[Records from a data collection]
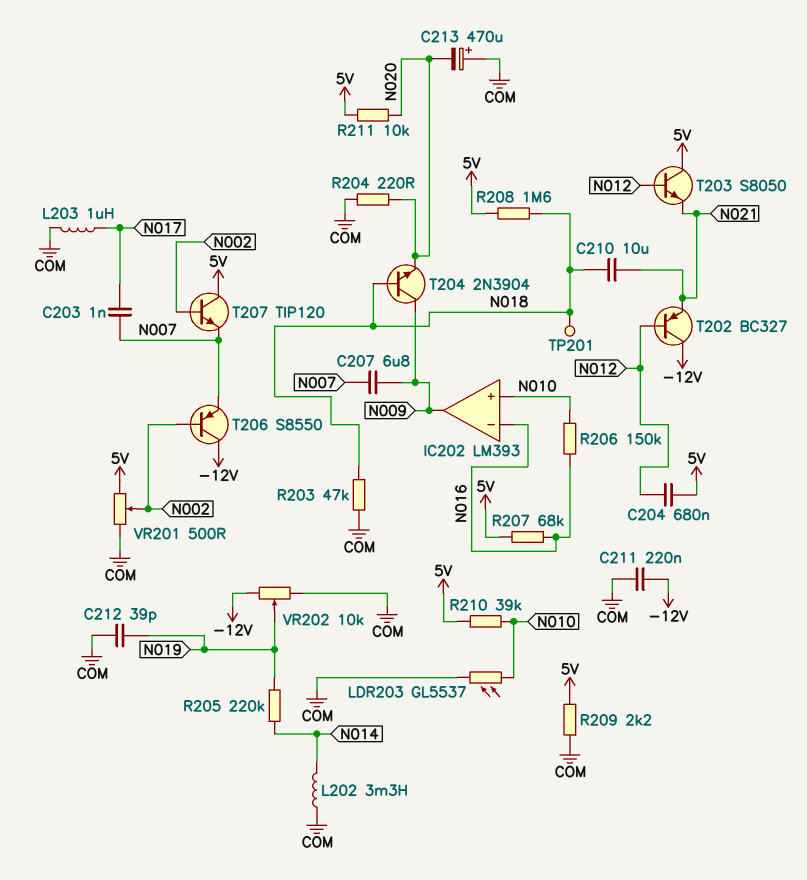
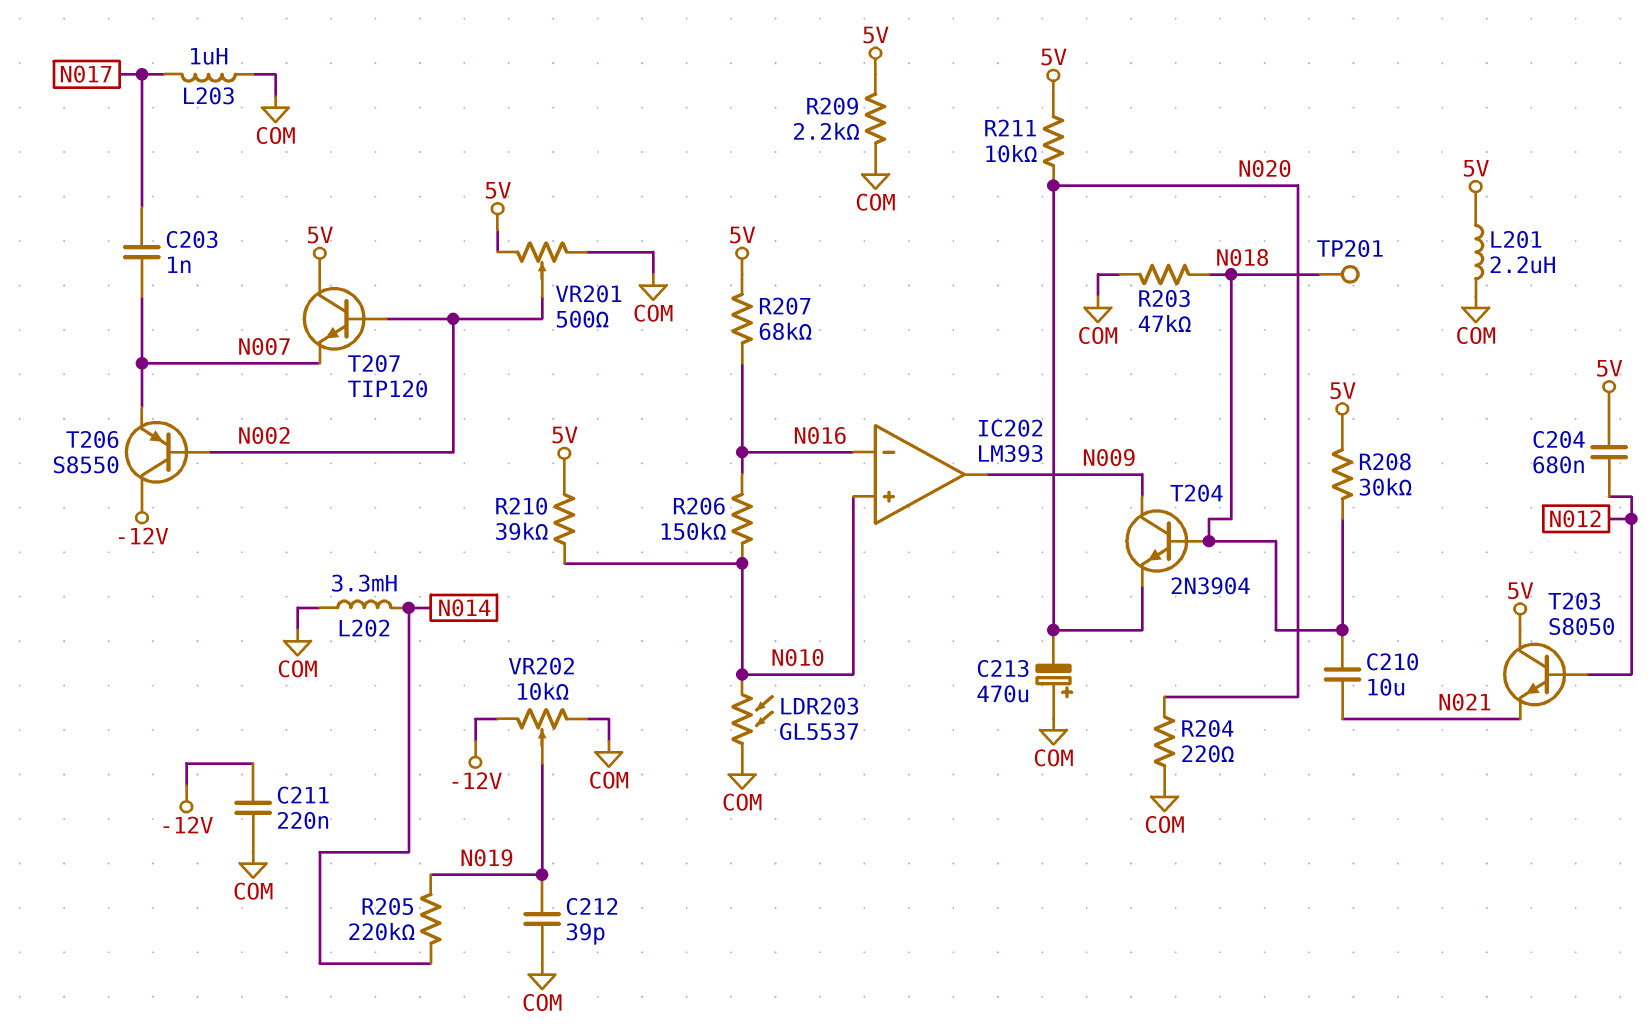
C207: 6.8uF (N007, N009) -> none
L201: none -> 2.2uH (5V, COM)
R208: 1.6M (5V, N018) -> 30k (5V, N018)
T202: PNP BC327 (B N012, C -12V, E N021) -> none

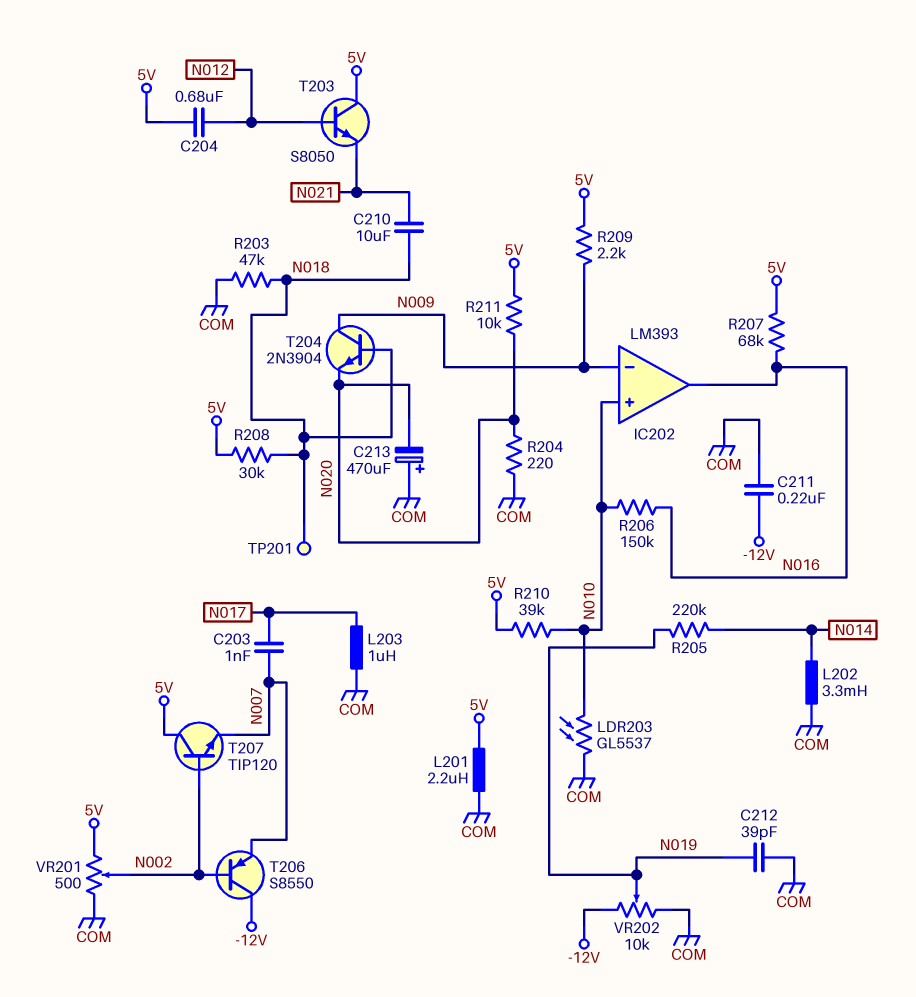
IC202 pin in-: N016 -> N009
IC202 pin out: N009 -> N016
R209: 2.2k (5V, COM) -> 2.2k (5V, N009)

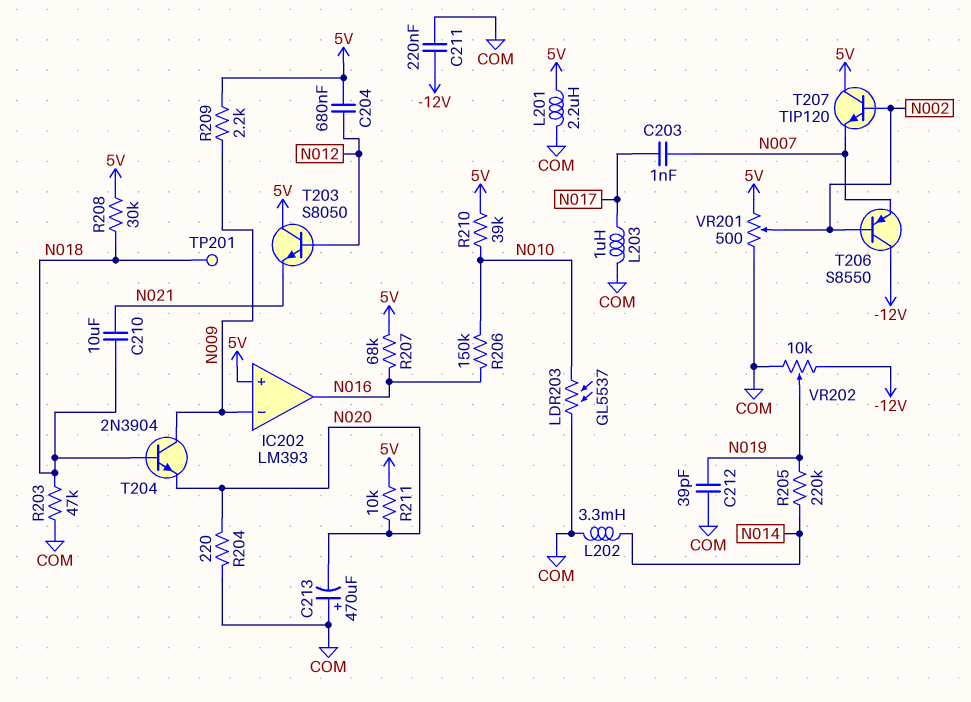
IC202 pin in+: N010 -> 5V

__YOUR GOAL__.
Nothing is needed beyond an exact transcription of the lines from the one containing "T202: PNP BC327" to the end of the entries above, with the pictures omitted.

__EXERCISE ANSWER__.
T202: PNP BC327 (B N012, C -12V, E N021) -> none

IC202 pin in-: N016 -> N009
IC202 pin out: N009 -> N016
R209: 2.2k (5V, COM) -> 2.2k (5V, N009)

IC202 pin in+: N010 -> 5V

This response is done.